(Stored records)

+---+

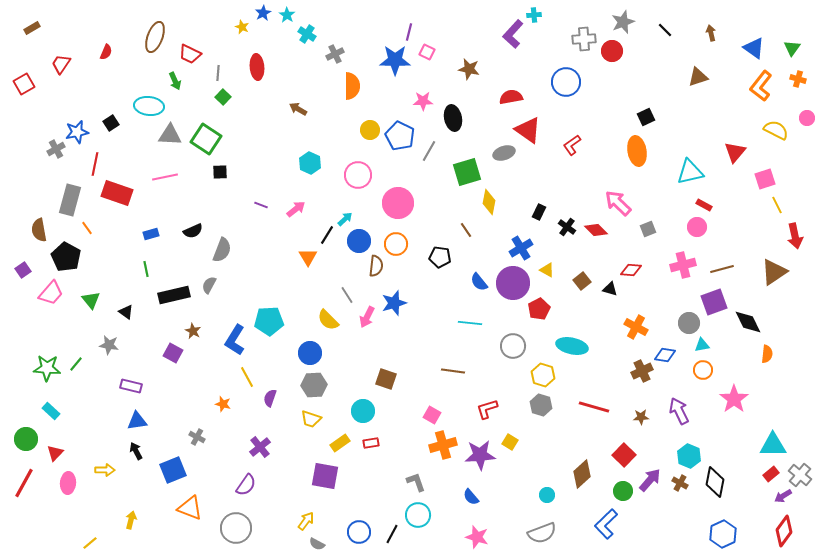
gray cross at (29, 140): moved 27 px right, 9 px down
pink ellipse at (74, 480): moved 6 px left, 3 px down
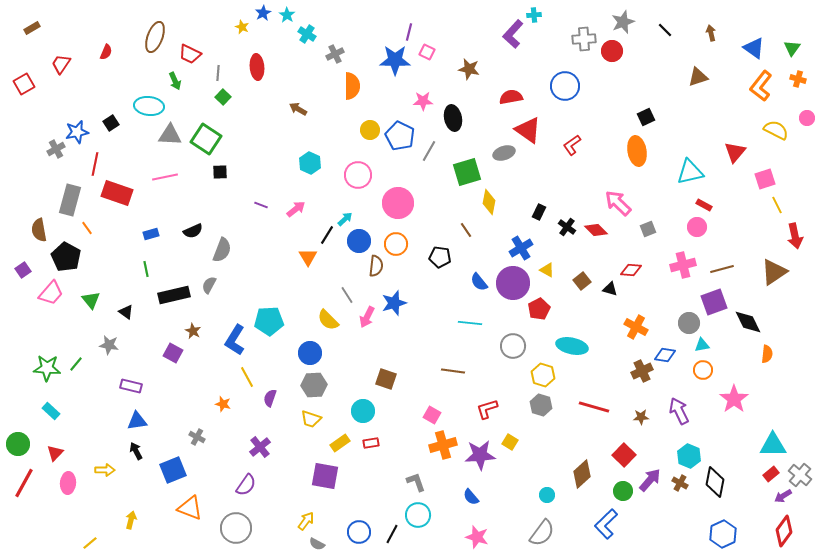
blue circle at (566, 82): moved 1 px left, 4 px down
green circle at (26, 439): moved 8 px left, 5 px down
gray semicircle at (542, 533): rotated 32 degrees counterclockwise
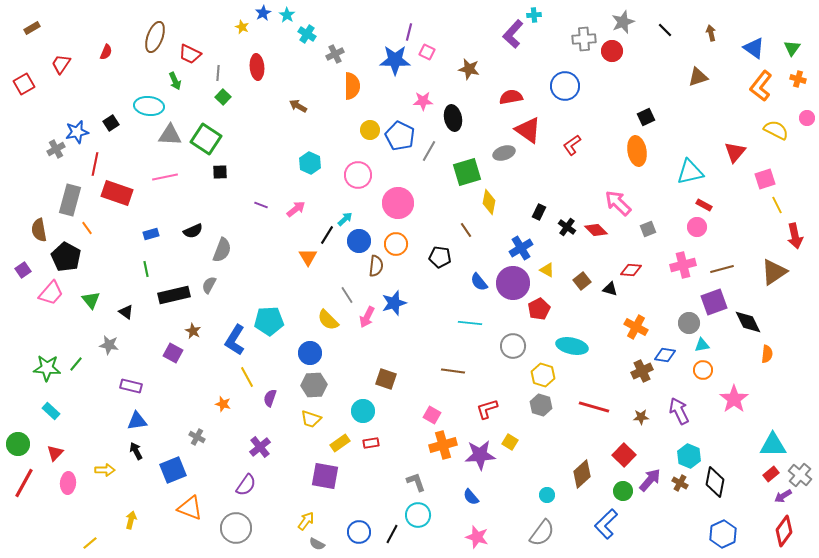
brown arrow at (298, 109): moved 3 px up
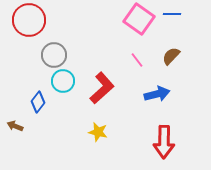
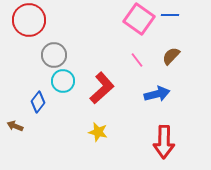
blue line: moved 2 px left, 1 px down
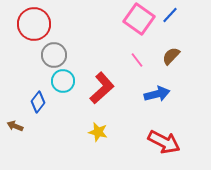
blue line: rotated 48 degrees counterclockwise
red circle: moved 5 px right, 4 px down
red arrow: rotated 64 degrees counterclockwise
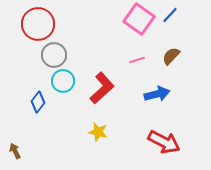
red circle: moved 4 px right
pink line: rotated 70 degrees counterclockwise
brown arrow: moved 25 px down; rotated 42 degrees clockwise
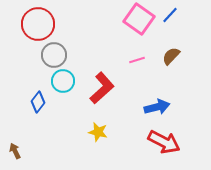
blue arrow: moved 13 px down
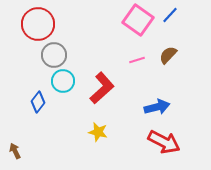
pink square: moved 1 px left, 1 px down
brown semicircle: moved 3 px left, 1 px up
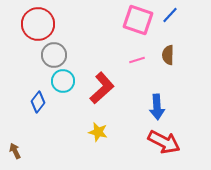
pink square: rotated 16 degrees counterclockwise
brown semicircle: rotated 42 degrees counterclockwise
blue arrow: rotated 100 degrees clockwise
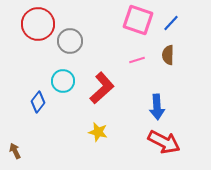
blue line: moved 1 px right, 8 px down
gray circle: moved 16 px right, 14 px up
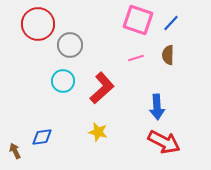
gray circle: moved 4 px down
pink line: moved 1 px left, 2 px up
blue diamond: moved 4 px right, 35 px down; rotated 45 degrees clockwise
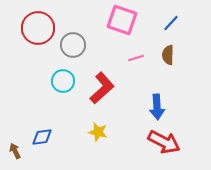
pink square: moved 16 px left
red circle: moved 4 px down
gray circle: moved 3 px right
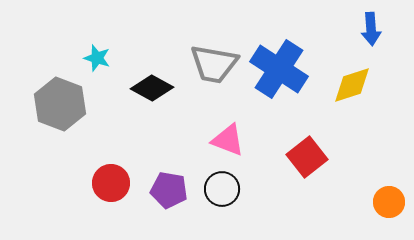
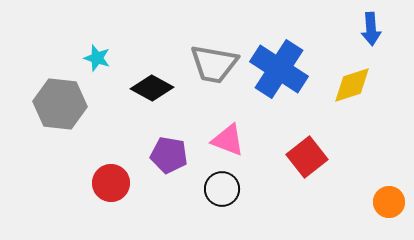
gray hexagon: rotated 15 degrees counterclockwise
purple pentagon: moved 35 px up
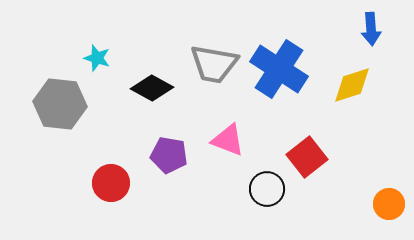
black circle: moved 45 px right
orange circle: moved 2 px down
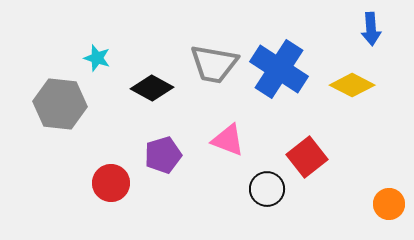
yellow diamond: rotated 45 degrees clockwise
purple pentagon: moved 6 px left; rotated 27 degrees counterclockwise
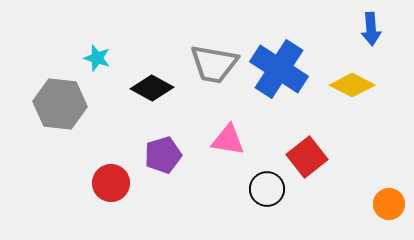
pink triangle: rotated 12 degrees counterclockwise
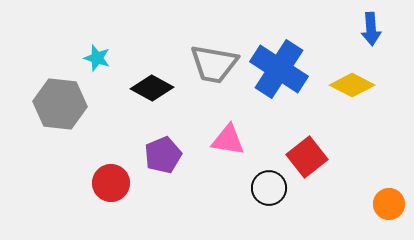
purple pentagon: rotated 6 degrees counterclockwise
black circle: moved 2 px right, 1 px up
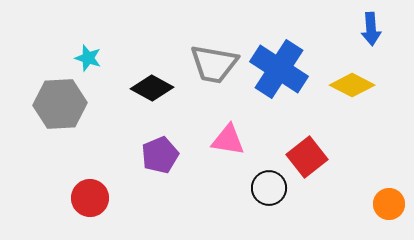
cyan star: moved 9 px left
gray hexagon: rotated 9 degrees counterclockwise
purple pentagon: moved 3 px left
red circle: moved 21 px left, 15 px down
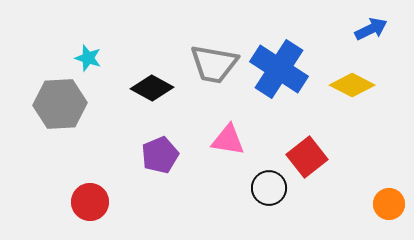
blue arrow: rotated 112 degrees counterclockwise
red circle: moved 4 px down
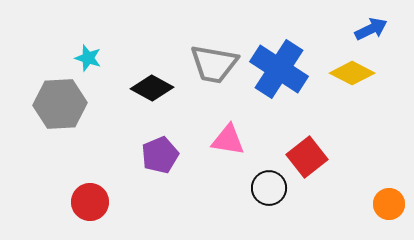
yellow diamond: moved 12 px up
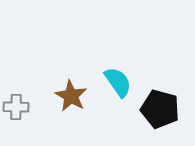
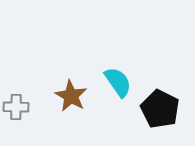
black pentagon: rotated 12 degrees clockwise
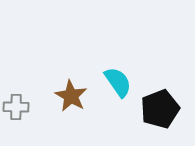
black pentagon: rotated 24 degrees clockwise
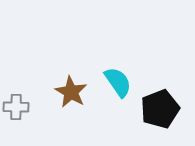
brown star: moved 4 px up
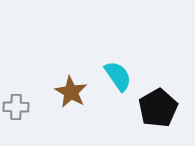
cyan semicircle: moved 6 px up
black pentagon: moved 2 px left, 1 px up; rotated 9 degrees counterclockwise
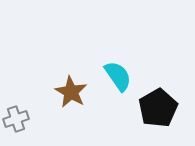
gray cross: moved 12 px down; rotated 20 degrees counterclockwise
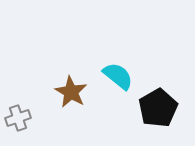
cyan semicircle: rotated 16 degrees counterclockwise
gray cross: moved 2 px right, 1 px up
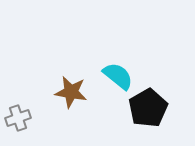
brown star: rotated 20 degrees counterclockwise
black pentagon: moved 10 px left
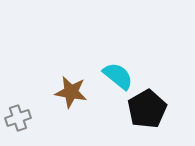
black pentagon: moved 1 px left, 1 px down
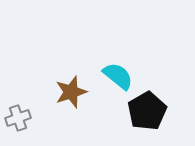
brown star: rotated 28 degrees counterclockwise
black pentagon: moved 2 px down
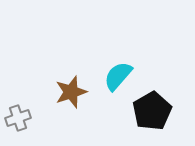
cyan semicircle: rotated 88 degrees counterclockwise
black pentagon: moved 5 px right
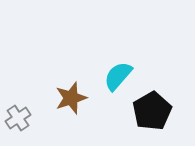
brown star: moved 6 px down
gray cross: rotated 15 degrees counterclockwise
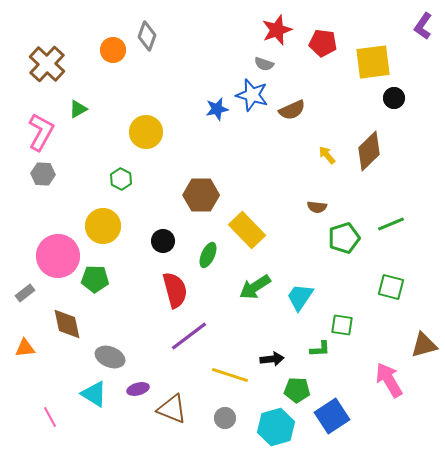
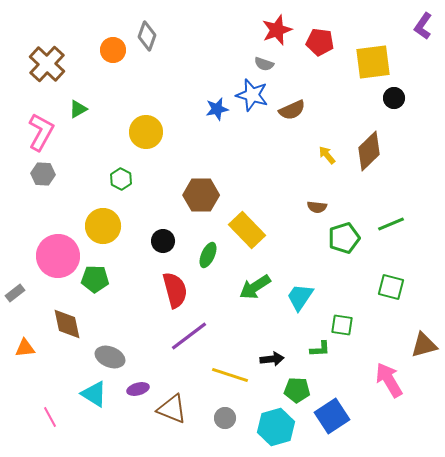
red pentagon at (323, 43): moved 3 px left, 1 px up
gray rectangle at (25, 293): moved 10 px left
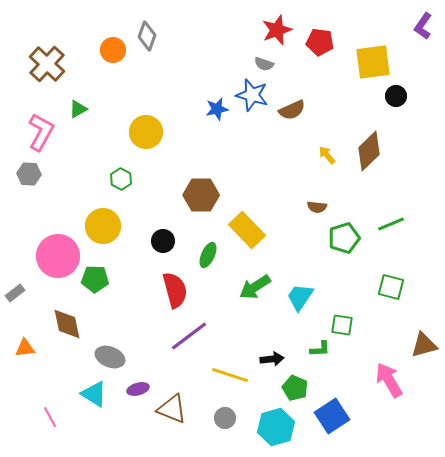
black circle at (394, 98): moved 2 px right, 2 px up
gray hexagon at (43, 174): moved 14 px left
green pentagon at (297, 390): moved 2 px left, 2 px up; rotated 20 degrees clockwise
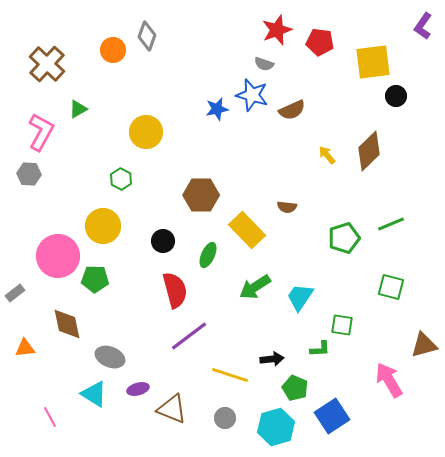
brown semicircle at (317, 207): moved 30 px left
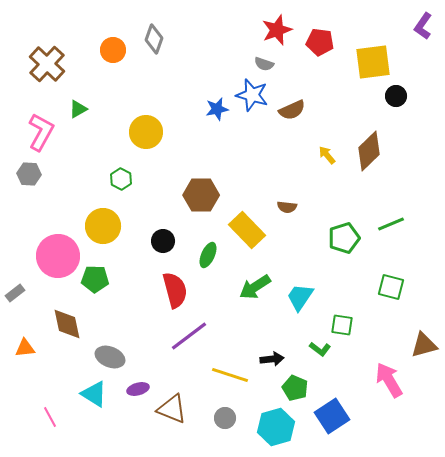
gray diamond at (147, 36): moved 7 px right, 3 px down
green L-shape at (320, 349): rotated 40 degrees clockwise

+---+

Gather every line of the records that contains the word "semicircle".

gray semicircle at (542, 533): rotated 32 degrees counterclockwise
brown semicircle: moved 3 px left, 1 px up
brown semicircle: rotated 42 degrees counterclockwise
cyan semicircle: moved 6 px up
cyan semicircle: rotated 16 degrees counterclockwise
cyan semicircle: rotated 88 degrees counterclockwise
brown semicircle at (317, 207): moved 30 px left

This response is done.